──────── AVAILABLE RECORDS ────────

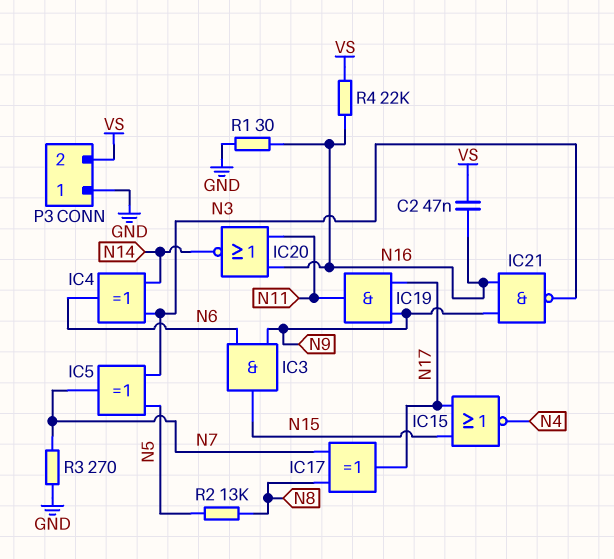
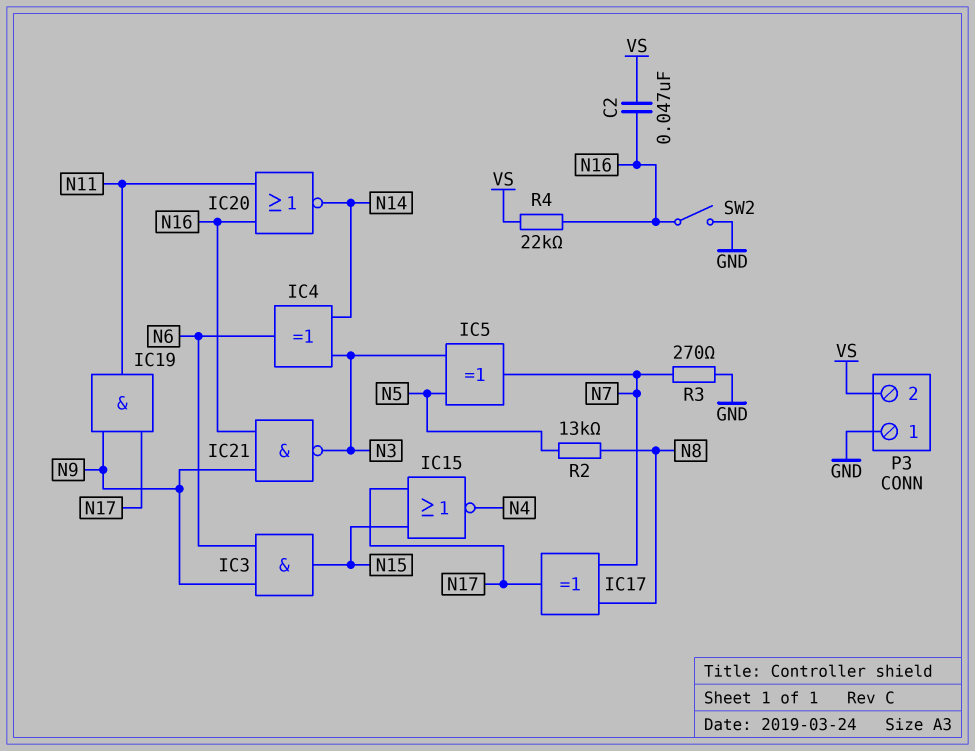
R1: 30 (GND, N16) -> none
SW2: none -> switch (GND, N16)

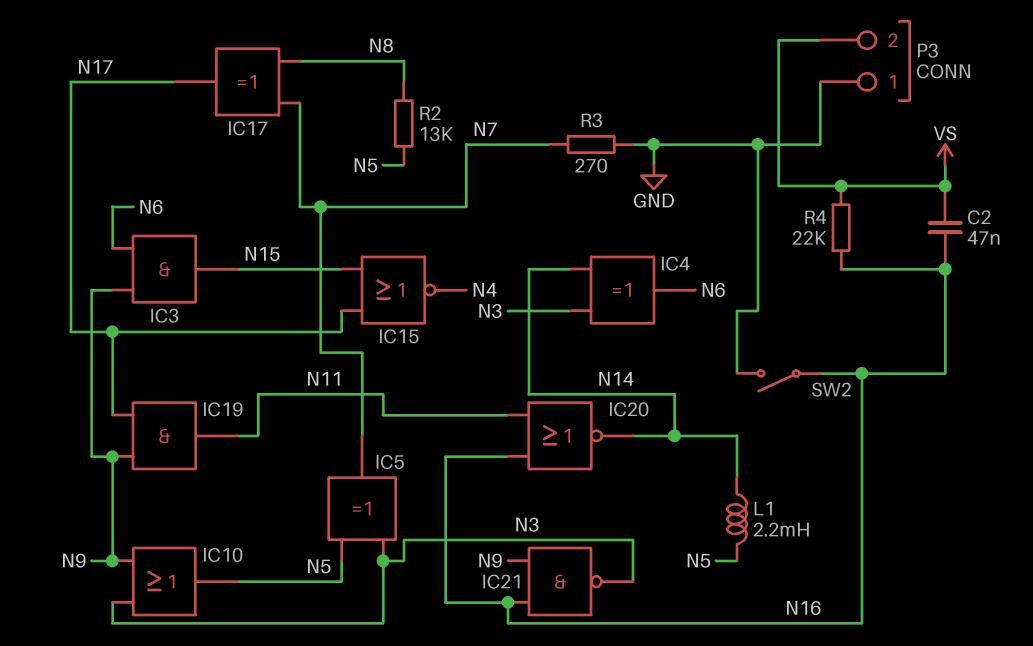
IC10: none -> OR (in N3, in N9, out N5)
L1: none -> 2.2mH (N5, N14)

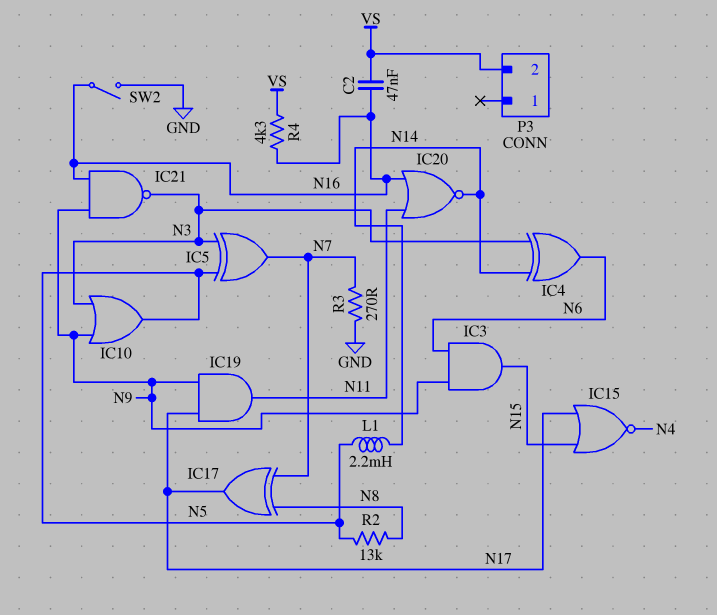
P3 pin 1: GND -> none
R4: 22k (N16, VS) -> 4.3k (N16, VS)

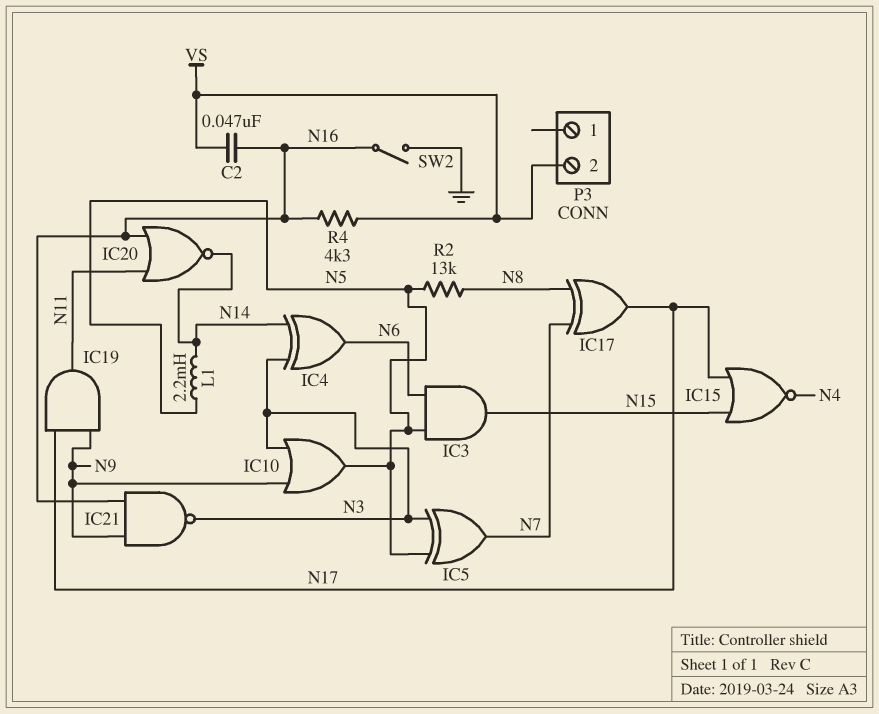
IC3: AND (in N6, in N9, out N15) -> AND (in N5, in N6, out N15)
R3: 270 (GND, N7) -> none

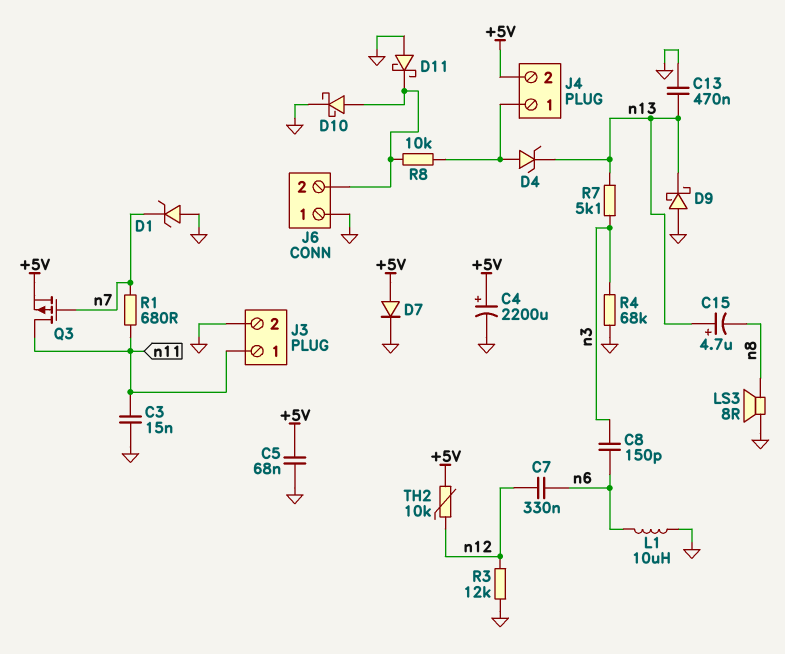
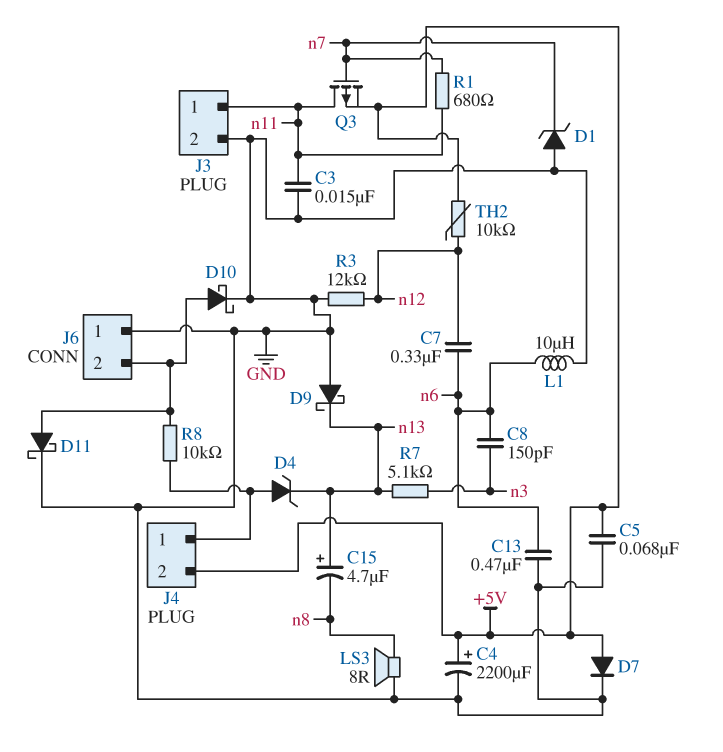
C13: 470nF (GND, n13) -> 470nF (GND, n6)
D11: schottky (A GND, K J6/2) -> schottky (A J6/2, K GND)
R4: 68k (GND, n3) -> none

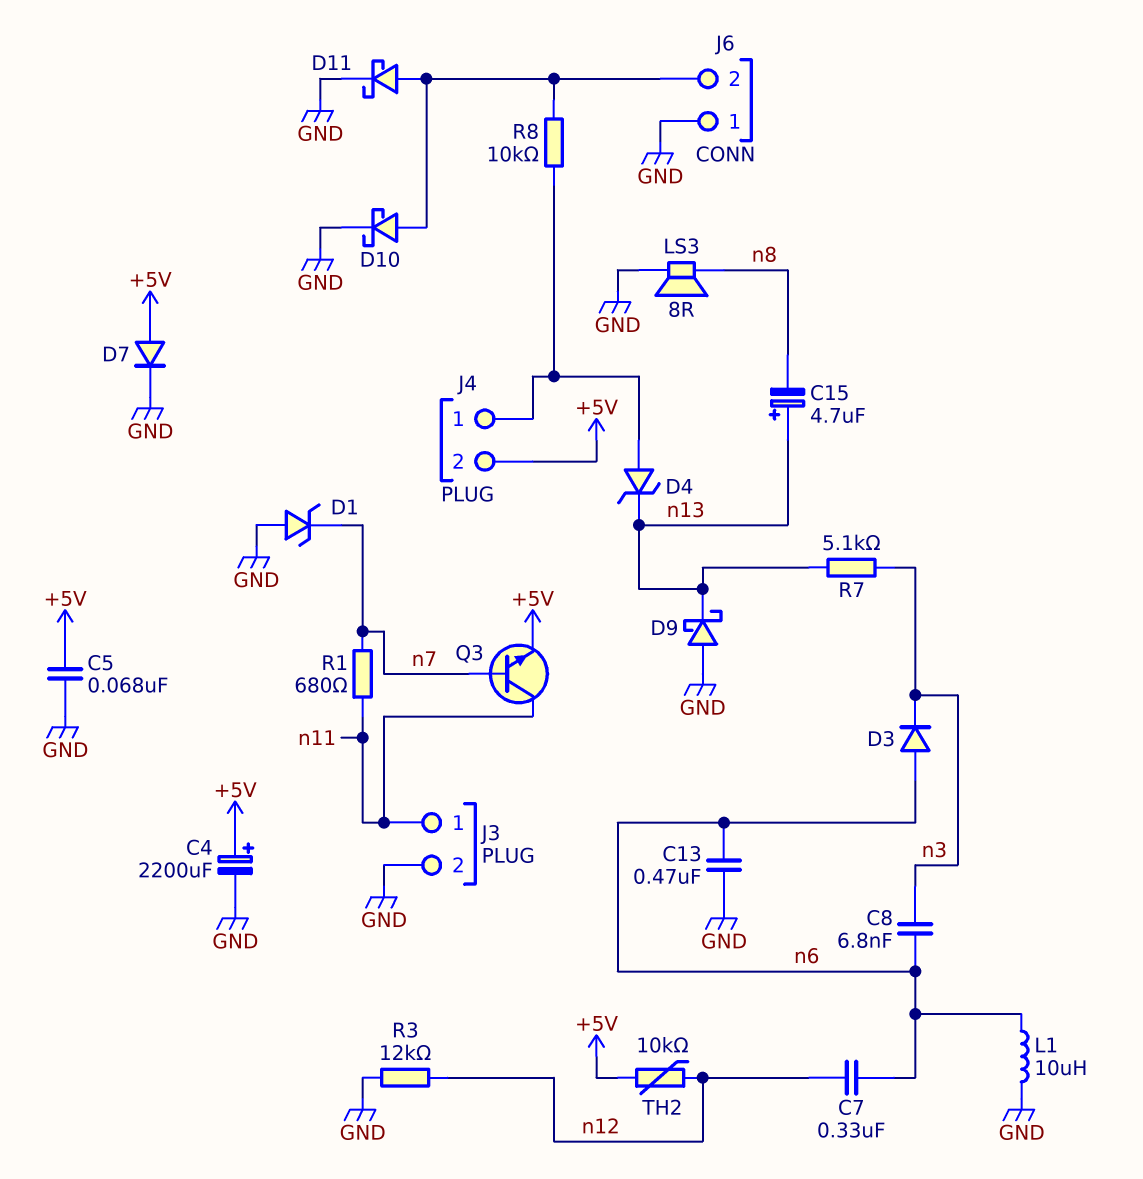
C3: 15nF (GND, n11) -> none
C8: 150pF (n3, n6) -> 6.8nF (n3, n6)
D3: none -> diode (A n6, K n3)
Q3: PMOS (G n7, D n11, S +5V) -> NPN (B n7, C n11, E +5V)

────────

[EXERCISE OBJECTIVE] Find all the lines with "none" in the data and copy them.

[TASK RESPONSE]
R1: 30 (GND, N16) -> none
SW2: none -> switch (GND, N16)
IC10: none -> OR (in N3, in N9, out N5)
L1: none -> 2.2mH (N5, N14)
P3 pin 1: GND -> none
R3: 270 (GND, N7) -> none
R4: 68k (GND, n3) -> none
C3: 15nF (GND, n11) -> none
D3: none -> diode (A n6, K n3)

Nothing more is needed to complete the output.